Stored items from a collection
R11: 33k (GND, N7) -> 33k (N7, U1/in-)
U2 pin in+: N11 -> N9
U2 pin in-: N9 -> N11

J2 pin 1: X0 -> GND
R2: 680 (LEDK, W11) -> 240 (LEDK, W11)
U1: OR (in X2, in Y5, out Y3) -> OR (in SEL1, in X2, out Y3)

==

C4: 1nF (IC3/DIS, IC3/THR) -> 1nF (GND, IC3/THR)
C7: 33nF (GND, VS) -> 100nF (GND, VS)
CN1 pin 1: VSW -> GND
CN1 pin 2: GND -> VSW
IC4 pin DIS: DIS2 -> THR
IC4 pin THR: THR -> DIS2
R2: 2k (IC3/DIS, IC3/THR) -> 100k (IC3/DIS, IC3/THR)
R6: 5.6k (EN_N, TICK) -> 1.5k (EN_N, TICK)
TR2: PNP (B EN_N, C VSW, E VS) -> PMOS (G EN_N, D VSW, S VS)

• Problem details
Starting at the line that contains "R2: 2k (IC3/DIS, IC3/THR)" and stopping after the line that contains "TR2: PNP (B", write out every line exactly as it appears above, and no other line.

• Task output
R2: 2k (IC3/DIS, IC3/THR) -> 100k (IC3/DIS, IC3/THR)
R6: 5.6k (EN_N, TICK) -> 1.5k (EN_N, TICK)
TR2: PNP (B EN_N, C VSW, E VS) -> PMOS (G EN_N, D VSW, S VS)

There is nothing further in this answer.